## [WHAT YOU NEED TO DO]
Only the pictures are to be left out; write out the rest of the data exactly.

## [DATA TO PROCESS]
****

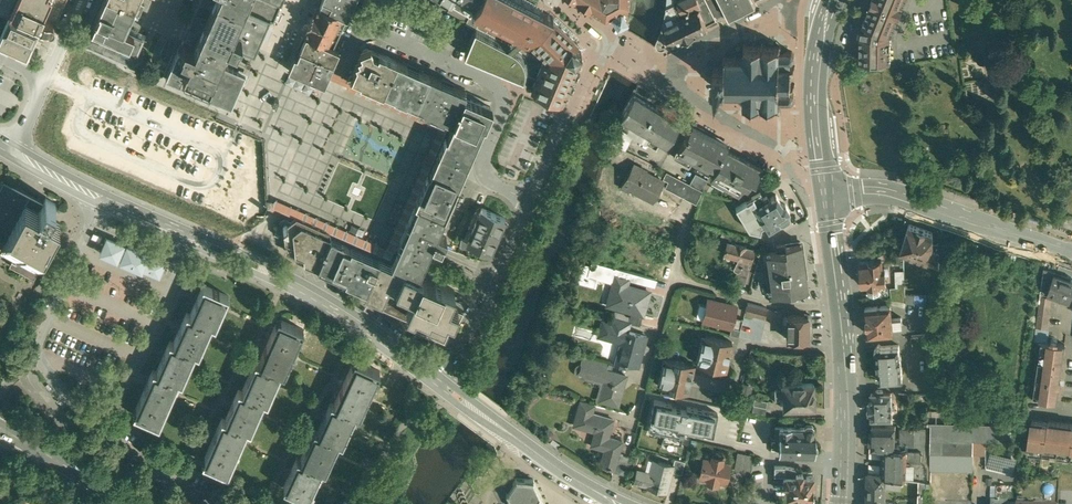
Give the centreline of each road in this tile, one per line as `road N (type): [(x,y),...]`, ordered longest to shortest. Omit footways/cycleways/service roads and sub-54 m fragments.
road 1 (residential): [(532,202),(486,174),(502,116),(495,84),(373,31),(356,35),(331,88)]
road 2 (tertiary): [(437,382),(345,312),(191,236)]
road 3 (residential): [(93,418),(69,402),(37,351),(103,199)]
road 4 (residential): [(826,191),(899,196),(1071,251)]
road 5 (tertiary): [(621,503),(437,382)]
road 6 (residential): [(191,236),(93,418)]
road 7 (residential): [(532,202),(481,315),(437,382)]
road 8 (secondary): [(843,503),(842,306)]
road 9 (secondary): [(829,7),(816,99),(826,191)]
road 10 (residential): [(842,306),(773,306),(675,279)]
road 11 (residential): [(826,191),(798,179),(774,141),(695,96)]
road 12 (residential): [(675,279),(634,425)]
road 13 (secondary): [(0,427),(131,503)]
road 14 (residential): [(93,418),(145,462),(216,503)]
road 15 (residential): [(586,72),(532,202)]

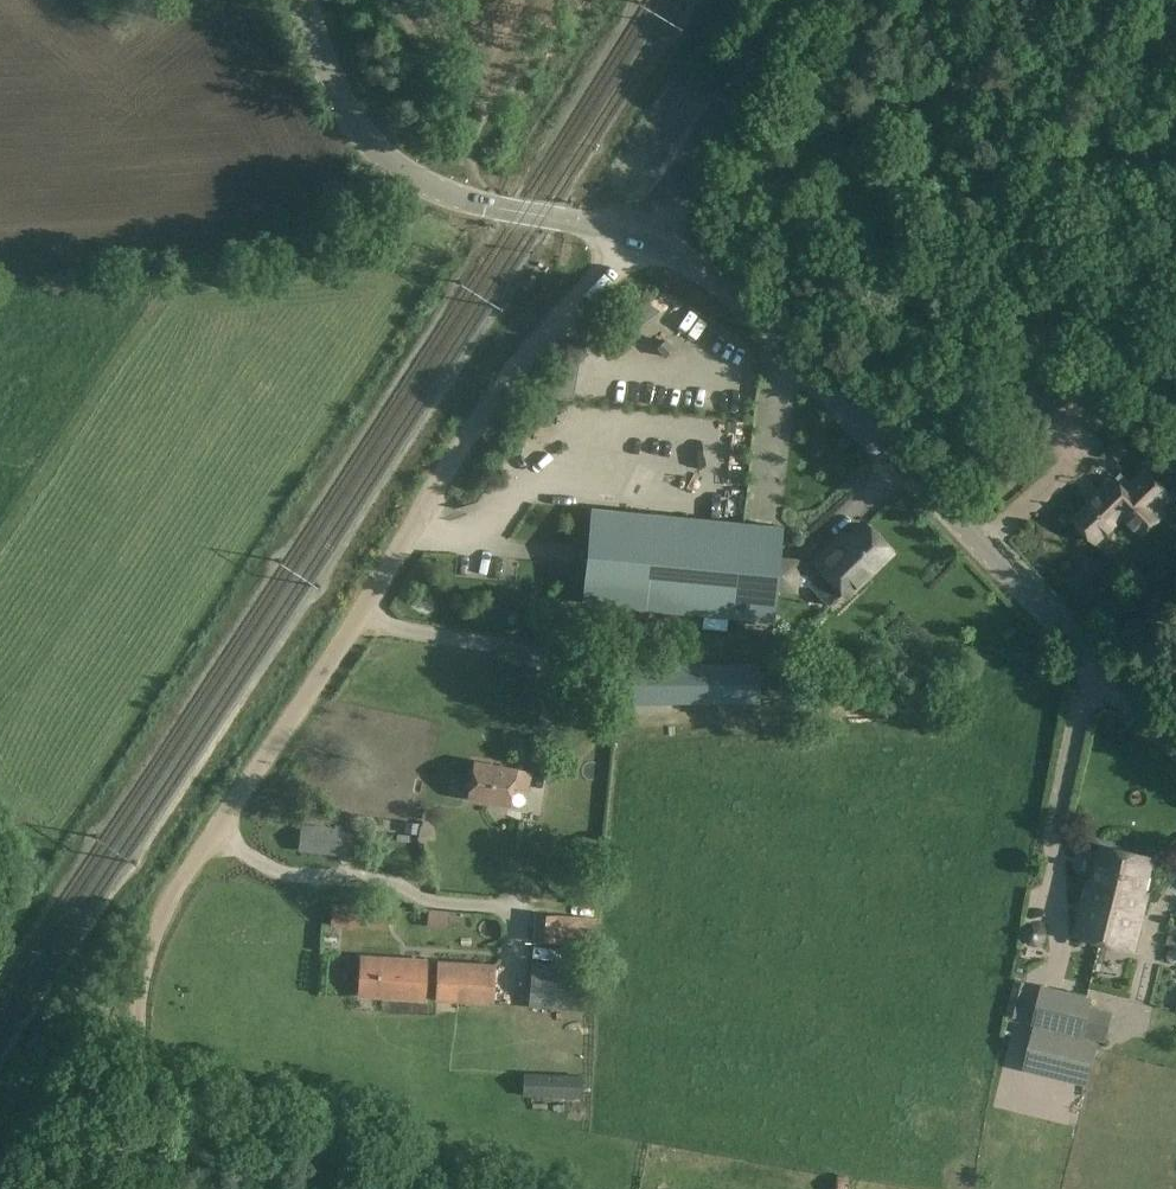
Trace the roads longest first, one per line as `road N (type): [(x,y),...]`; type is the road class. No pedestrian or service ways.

****

## [RESULT OF THE TASK]
Give the centreline of each road in this tile, one per line as `road N (type): [(x,y),...]`, ordered longest to shortest. Omit footways/cycleways/service roads and sub-54 m fragments.
road 1 (residential): [(532,202),(486,174),(502,116),(495,84),(373,31),(356,35),(331,88)]
road 2 (tertiary): [(437,382),(345,312),(191,236)]
road 3 (residential): [(93,418),(69,402),(37,351),(103,199)]
road 4 (residential): [(826,191),(899,196),(1071,251)]
road 5 (tertiary): [(621,503),(437,382)]
road 6 (residential): [(191,236),(93,418)]
road 7 (residential): [(532,202),(481,315),(437,382)]
road 8 (secondary): [(843,503),(842,306)]
road 9 (secondary): [(829,7),(816,99),(826,191)]
road 10 (residential): [(842,306),(773,306),(675,279)]
road 11 (residential): [(826,191),(798,179),(774,141),(695,96)]
road 12 (residential): [(675,279),(634,425)]
road 13 (secondary): [(0,427),(131,503)]
road 14 (residential): [(93,418),(145,462),(216,503)]
road 15 (residential): [(586,72),(532,202)]

Trace the roads longest first, one per line as `road N (type): [(x,y),...]`; type is the road class. No pedestrian or service ways.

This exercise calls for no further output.